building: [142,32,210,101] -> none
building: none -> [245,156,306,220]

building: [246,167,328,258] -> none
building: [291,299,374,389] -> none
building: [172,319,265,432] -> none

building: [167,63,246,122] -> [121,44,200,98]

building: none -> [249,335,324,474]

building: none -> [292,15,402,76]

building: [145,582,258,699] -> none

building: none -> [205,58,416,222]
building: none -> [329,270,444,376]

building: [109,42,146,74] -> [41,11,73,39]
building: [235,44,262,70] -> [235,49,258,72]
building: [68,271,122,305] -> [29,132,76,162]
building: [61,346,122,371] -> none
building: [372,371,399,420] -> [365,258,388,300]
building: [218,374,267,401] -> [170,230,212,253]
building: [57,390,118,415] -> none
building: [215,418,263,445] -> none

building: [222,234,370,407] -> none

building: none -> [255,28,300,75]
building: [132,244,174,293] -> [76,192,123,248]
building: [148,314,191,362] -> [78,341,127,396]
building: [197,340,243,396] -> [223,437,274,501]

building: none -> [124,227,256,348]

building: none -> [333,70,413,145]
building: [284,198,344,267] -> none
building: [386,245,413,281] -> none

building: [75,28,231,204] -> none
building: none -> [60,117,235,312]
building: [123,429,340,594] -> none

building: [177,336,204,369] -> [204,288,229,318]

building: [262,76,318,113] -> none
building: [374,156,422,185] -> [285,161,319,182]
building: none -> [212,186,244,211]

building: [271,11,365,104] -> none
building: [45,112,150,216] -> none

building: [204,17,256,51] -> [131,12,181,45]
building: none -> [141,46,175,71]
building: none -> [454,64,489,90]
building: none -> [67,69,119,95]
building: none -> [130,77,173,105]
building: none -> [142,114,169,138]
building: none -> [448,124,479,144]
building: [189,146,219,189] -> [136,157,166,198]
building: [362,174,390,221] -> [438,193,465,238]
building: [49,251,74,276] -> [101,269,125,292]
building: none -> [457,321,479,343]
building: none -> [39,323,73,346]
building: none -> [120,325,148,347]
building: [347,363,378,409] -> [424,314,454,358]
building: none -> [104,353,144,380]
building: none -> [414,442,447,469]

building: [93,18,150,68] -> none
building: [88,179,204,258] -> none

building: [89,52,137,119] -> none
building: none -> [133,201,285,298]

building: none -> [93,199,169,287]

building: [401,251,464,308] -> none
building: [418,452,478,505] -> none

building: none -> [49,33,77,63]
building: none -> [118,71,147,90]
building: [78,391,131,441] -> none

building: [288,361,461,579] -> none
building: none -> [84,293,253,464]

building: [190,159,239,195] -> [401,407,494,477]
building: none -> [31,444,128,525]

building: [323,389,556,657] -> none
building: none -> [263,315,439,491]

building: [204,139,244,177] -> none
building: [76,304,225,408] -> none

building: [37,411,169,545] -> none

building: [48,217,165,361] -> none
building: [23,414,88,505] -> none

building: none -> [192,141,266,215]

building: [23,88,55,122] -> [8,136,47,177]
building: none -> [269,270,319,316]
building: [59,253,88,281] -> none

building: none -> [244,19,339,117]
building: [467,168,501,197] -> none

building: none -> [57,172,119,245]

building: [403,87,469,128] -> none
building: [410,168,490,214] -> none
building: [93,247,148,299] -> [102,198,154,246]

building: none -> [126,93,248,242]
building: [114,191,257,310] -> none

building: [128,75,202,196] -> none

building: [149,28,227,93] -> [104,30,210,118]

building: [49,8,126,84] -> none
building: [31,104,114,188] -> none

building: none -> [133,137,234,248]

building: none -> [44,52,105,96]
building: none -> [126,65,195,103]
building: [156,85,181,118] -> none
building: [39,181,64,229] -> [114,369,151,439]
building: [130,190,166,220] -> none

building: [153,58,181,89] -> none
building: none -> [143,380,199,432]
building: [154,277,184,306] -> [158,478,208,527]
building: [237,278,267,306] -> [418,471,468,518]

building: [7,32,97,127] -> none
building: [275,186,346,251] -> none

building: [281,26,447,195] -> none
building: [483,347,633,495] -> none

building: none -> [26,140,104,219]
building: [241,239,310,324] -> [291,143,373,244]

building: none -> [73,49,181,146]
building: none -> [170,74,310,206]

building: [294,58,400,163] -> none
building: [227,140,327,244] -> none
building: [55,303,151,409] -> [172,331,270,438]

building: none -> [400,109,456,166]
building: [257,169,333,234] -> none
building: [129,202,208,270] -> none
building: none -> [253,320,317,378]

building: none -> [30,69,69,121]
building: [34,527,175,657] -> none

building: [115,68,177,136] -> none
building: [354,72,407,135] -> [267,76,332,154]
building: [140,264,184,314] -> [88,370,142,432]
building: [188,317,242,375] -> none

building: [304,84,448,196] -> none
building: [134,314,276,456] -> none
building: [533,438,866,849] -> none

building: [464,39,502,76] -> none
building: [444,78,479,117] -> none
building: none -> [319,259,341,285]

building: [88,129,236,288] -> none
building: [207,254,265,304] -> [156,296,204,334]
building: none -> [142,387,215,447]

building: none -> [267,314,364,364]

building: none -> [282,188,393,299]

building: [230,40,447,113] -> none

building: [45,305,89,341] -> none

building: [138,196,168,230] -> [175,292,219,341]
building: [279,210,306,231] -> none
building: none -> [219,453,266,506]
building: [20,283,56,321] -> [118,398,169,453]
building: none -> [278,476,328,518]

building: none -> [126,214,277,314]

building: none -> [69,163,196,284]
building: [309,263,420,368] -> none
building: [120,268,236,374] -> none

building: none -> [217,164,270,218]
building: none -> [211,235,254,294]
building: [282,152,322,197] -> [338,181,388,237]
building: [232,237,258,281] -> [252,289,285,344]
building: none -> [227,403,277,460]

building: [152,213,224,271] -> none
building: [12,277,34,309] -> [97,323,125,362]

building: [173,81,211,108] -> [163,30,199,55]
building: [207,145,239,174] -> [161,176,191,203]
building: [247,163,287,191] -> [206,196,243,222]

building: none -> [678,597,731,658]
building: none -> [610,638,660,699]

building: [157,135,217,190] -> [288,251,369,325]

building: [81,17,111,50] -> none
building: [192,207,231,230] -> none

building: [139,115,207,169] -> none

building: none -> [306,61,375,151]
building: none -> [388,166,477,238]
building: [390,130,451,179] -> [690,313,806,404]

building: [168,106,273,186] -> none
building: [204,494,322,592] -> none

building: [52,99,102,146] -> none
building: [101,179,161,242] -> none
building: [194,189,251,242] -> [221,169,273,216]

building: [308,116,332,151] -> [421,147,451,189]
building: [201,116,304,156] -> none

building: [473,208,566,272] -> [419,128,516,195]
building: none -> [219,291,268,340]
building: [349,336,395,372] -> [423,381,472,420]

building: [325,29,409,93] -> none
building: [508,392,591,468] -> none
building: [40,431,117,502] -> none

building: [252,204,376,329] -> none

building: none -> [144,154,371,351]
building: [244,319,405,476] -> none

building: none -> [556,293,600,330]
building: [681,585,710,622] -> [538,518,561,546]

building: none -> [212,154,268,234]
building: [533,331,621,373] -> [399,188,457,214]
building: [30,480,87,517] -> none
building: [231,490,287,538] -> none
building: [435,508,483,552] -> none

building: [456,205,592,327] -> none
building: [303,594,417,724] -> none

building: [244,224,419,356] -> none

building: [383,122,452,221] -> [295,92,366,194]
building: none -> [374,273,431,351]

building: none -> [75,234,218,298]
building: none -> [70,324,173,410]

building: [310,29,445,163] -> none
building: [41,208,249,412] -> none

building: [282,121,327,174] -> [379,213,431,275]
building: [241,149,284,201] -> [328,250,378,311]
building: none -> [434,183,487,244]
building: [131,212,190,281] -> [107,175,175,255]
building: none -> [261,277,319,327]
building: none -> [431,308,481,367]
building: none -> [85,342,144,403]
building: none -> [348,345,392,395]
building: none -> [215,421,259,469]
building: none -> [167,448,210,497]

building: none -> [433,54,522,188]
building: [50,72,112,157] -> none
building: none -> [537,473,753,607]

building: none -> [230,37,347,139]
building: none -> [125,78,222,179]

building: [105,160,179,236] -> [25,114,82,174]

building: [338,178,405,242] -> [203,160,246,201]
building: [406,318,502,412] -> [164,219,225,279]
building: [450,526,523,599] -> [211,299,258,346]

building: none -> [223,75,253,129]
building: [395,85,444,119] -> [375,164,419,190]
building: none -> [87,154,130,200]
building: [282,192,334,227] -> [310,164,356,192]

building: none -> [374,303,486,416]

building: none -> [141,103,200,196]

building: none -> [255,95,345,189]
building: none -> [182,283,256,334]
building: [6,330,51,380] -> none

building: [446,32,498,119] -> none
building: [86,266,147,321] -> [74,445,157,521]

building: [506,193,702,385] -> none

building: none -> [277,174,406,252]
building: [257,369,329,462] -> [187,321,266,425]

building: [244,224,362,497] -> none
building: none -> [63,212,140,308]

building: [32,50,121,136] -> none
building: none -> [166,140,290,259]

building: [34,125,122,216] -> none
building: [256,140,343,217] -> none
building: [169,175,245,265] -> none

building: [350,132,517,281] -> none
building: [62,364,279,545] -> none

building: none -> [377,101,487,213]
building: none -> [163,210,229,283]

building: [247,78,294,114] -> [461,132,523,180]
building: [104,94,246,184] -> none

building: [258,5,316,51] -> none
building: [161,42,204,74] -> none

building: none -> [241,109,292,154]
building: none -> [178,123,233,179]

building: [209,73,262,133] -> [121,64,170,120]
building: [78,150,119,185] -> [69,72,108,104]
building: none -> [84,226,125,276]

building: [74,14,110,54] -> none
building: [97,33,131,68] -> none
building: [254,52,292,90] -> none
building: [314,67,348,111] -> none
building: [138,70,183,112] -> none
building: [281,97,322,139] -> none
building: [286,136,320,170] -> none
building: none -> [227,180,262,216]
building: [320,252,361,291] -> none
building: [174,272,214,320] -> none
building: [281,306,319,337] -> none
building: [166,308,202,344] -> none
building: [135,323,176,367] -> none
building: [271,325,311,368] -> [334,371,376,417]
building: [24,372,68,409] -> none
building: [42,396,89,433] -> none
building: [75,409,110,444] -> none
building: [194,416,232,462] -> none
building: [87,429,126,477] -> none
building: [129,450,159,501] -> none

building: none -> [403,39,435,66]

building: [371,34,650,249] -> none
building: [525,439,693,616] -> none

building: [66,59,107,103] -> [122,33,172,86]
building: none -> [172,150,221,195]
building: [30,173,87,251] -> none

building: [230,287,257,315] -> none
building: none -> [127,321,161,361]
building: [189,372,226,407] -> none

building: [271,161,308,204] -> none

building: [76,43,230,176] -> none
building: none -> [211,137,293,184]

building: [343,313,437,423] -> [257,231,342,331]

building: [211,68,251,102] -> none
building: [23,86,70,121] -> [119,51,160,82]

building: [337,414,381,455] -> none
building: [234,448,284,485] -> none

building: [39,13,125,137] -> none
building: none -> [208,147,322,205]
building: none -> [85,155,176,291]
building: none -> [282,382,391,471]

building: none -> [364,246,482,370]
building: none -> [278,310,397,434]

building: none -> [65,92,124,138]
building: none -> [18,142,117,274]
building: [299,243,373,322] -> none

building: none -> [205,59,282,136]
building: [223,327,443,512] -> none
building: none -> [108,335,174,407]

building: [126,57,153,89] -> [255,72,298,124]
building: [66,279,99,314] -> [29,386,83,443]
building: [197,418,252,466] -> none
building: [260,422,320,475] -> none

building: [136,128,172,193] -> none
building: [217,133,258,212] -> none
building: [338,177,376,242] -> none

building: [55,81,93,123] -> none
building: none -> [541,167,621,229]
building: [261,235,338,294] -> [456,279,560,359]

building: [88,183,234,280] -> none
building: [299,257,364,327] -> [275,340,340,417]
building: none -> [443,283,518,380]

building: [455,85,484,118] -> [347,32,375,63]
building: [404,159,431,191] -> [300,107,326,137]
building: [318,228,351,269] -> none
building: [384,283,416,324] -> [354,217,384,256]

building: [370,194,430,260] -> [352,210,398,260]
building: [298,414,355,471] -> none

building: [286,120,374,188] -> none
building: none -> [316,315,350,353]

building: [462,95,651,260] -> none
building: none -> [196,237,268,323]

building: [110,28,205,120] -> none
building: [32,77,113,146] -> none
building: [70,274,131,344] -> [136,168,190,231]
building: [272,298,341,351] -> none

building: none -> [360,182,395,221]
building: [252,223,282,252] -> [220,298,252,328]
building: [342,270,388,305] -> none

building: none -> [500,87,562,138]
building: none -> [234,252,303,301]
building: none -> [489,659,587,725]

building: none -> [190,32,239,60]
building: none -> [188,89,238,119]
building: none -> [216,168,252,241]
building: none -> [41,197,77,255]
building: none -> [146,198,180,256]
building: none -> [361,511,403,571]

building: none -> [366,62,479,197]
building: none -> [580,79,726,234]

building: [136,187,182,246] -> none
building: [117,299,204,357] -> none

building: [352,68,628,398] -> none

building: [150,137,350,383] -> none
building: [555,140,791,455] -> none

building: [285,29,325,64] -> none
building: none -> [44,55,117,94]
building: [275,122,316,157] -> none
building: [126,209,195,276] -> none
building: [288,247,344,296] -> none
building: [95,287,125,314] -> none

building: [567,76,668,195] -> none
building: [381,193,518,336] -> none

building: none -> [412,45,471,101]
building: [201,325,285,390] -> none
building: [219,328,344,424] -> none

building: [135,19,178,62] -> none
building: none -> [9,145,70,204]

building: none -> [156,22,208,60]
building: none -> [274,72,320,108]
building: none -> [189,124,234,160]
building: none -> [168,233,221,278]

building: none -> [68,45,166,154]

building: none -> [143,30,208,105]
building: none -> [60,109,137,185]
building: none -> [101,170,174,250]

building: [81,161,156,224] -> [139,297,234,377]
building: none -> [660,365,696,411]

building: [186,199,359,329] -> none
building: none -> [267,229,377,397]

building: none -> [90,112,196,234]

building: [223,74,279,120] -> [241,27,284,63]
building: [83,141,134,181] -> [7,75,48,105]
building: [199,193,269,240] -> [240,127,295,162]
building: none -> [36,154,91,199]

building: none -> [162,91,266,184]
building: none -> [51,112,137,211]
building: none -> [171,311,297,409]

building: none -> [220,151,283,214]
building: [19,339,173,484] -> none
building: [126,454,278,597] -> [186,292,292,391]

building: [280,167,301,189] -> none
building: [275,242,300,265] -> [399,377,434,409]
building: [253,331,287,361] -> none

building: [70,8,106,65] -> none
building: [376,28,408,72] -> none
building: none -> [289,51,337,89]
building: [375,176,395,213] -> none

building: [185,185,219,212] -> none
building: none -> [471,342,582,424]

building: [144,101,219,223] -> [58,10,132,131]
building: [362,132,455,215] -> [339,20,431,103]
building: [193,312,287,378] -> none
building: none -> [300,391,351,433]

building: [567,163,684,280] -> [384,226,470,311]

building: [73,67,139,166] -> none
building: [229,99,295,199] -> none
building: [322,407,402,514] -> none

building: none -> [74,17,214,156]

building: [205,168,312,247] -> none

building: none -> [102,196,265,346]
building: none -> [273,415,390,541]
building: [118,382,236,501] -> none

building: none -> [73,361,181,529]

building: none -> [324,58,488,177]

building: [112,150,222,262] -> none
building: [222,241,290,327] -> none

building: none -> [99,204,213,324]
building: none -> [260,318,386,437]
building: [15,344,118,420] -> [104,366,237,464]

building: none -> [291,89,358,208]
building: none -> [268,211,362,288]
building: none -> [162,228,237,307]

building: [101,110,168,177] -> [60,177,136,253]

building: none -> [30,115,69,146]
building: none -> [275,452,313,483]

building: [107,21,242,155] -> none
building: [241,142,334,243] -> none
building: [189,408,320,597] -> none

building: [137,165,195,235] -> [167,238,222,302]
* * * * * * *
# [DIRECTIVE]
Copy out the range of lines above starting at the line with "building: [76,43,230,176] -> none" and ending at the line with "building: [66,279,99,314] -> [29,386,83,443]", exactly and including both.

# [EXERCISE ANSWER]
building: [76,43,230,176] -> none
building: none -> [211,137,293,184]

building: [343,313,437,423] -> [257,231,342,331]

building: [211,68,251,102] -> none
building: [23,86,70,121] -> [119,51,160,82]

building: [337,414,381,455] -> none
building: [234,448,284,485] -> none

building: [39,13,125,137] -> none
building: none -> [208,147,322,205]
building: none -> [85,155,176,291]
building: none -> [282,382,391,471]

building: none -> [364,246,482,370]
building: none -> [278,310,397,434]

building: none -> [65,92,124,138]
building: none -> [18,142,117,274]
building: [299,243,373,322] -> none

building: none -> [205,59,282,136]
building: [223,327,443,512] -> none
building: none -> [108,335,174,407]

building: [126,57,153,89] -> [255,72,298,124]
building: [66,279,99,314] -> [29,386,83,443]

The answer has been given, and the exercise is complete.